Every line of the listing below needs to be reproduced exactly.

▶ Raw data
+--
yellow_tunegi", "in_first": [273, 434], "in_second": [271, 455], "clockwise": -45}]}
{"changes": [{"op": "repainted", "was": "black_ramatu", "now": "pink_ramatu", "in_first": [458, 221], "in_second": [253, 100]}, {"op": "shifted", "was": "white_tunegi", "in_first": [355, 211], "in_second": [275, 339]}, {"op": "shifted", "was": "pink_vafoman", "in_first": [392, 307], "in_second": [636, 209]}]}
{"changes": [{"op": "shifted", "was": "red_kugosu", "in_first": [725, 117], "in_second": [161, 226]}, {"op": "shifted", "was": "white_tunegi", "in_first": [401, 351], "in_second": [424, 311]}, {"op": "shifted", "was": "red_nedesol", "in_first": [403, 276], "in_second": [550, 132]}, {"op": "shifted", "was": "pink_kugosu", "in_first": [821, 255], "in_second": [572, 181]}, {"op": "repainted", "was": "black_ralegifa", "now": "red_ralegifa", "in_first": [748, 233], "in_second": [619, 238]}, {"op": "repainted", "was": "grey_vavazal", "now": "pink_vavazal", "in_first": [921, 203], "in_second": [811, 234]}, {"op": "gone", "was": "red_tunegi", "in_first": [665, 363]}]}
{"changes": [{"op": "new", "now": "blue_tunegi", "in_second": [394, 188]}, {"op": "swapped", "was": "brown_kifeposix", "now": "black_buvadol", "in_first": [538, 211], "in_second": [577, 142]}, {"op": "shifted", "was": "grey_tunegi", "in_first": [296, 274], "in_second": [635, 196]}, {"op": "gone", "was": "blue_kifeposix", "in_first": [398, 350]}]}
+--
▶ Your response
yellow_tunegi", "in_first": [273, 434], "in_second": [271, 455], "clockwise": -45}]}
{"changes": [{"op": "repainted", "was": "black_ramatu", "now": "pink_ramatu", "in_first": [458, 221], "in_second": [253, 100]}, {"op": "shifted", "was": "white_tunegi", "in_first": [355, 211], "in_second": [275, 339]}, {"op": "shifted", "was": "pink_vafoman", "in_first": [392, 307], "in_second": [636, 209]}]}
{"changes": [{"op": "shifted", "was": "red_kugosu", "in_first": [725, 117], "in_second": [161, 226]}, {"op": "shifted", "was": "white_tunegi", "in_first": [401, 351], "in_second": [424, 311]}, {"op": "shifted", "was": "red_nedesol", "in_first": [403, 276], "in_second": [550, 132]}, {"op": "shifted", "was": "pink_kugosu", "in_first": [821, 255], "in_second": [572, 181]}, {"op": "repainted", "was": "black_ralegifa", "now": "red_ralegifa", "in_first": [748, 233], "in_second": [619, 238]}, {"op": "repainted", "was": "grey_vavazal", "now": "pink_vavazal", "in_first": [921, 203], "in_second": [811, 234]}, {"op": "gone", "was": "red_tunegi", "in_first": [665, 363]}]}
{"changes": [{"op": "new", "now": "blue_tunegi", "in_second": [394, 188]}, {"op": "swapped", "was": "brown_kifeposix", "now": "black_buvadol", "in_first": [538, 211], "in_second": [577, 142]}, {"op": "shifted", "was": "grey_tunegi", "in_first": [296, 274], "in_second": [635, 196]}, {"op": "gone", "was": "blue_kifeposix", "in_first": [398, 350]}]}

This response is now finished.